Data for this task >>
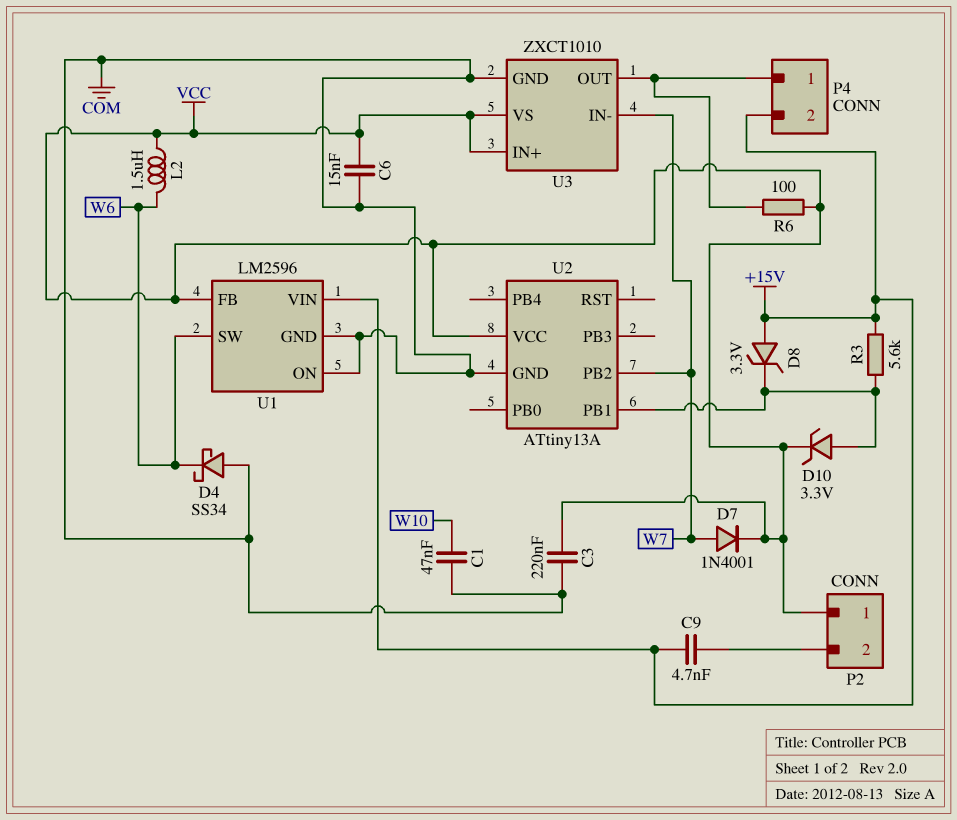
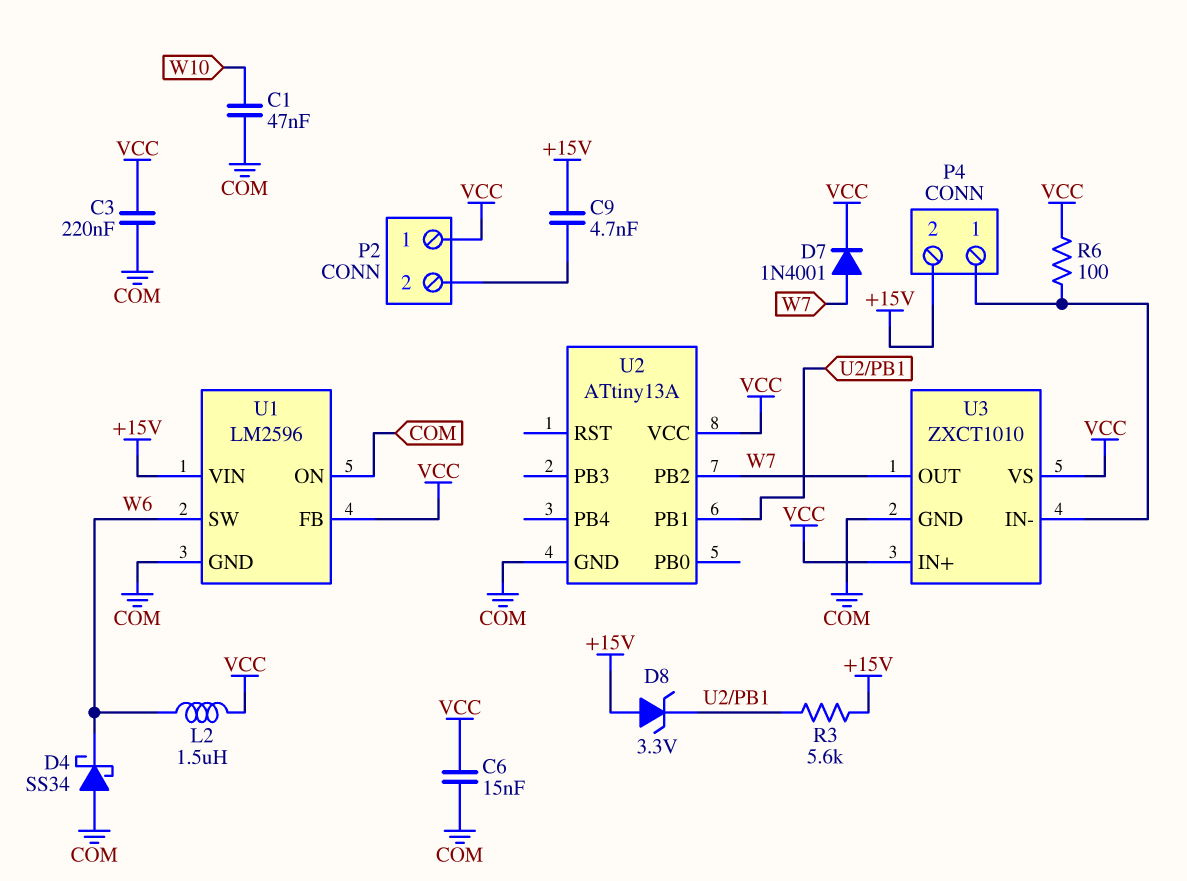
D10: zener 3.3V (A U2/PB1, K VCC) -> none
U3 pin IN-: W7 -> P4/1
U3 pin OUT: P4/1 -> W7

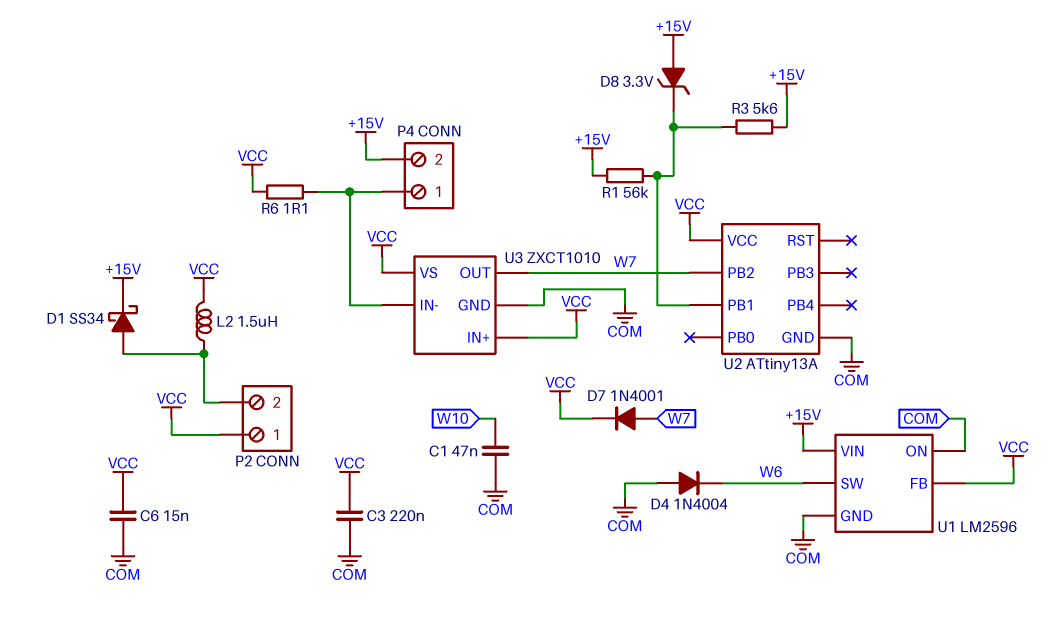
C9: 4.7nF (+15V, P2/2) -> none
D1: none -> schottky SS34 (A P2/2, K +15V)
D4: schottky SS34 (A COM, K W6) -> diode 1N4004 (A COM, K W6)
L2: 1.5uH (VCC, W6) -> 1.5uH (P2/2, VCC)
R1: none -> 56k (+15V, U2/PB1)
R6: 100 (P4/1, VCC) -> 1.1 (P4/1, VCC)

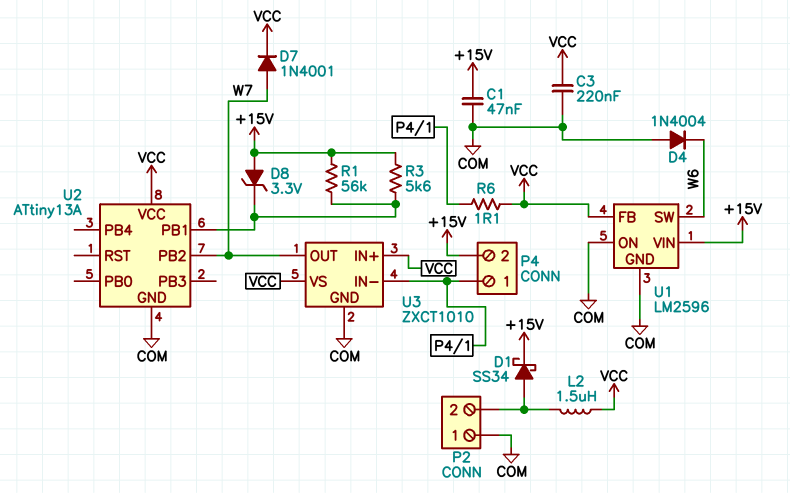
C1: 47nF (COM, W10) -> 47nF (+15V, COM)
C6: 15nF (COM, VCC) -> none
P2 pin 1: VCC -> COM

Aim of the task >>
If a line comes after the line with "R6: 100 (P4/1, VCC) -> 1.1 (P4/1, VCC)", it stays out; print exactly every line from the start of the entries up to and including that line, but no pictures.

Finished exercise >>
D10: zener 3.3V (A U2/PB1, K VCC) -> none
U3 pin IN-: W7 -> P4/1
U3 pin OUT: P4/1 -> W7

C9: 4.7nF (+15V, P2/2) -> none
D1: none -> schottky SS34 (A P2/2, K +15V)
D4: schottky SS34 (A COM, K W6) -> diode 1N4004 (A COM, K W6)
L2: 1.5uH (VCC, W6) -> 1.5uH (P2/2, VCC)
R1: none -> 56k (+15V, U2/PB1)
R6: 100 (P4/1, VCC) -> 1.1 (P4/1, VCC)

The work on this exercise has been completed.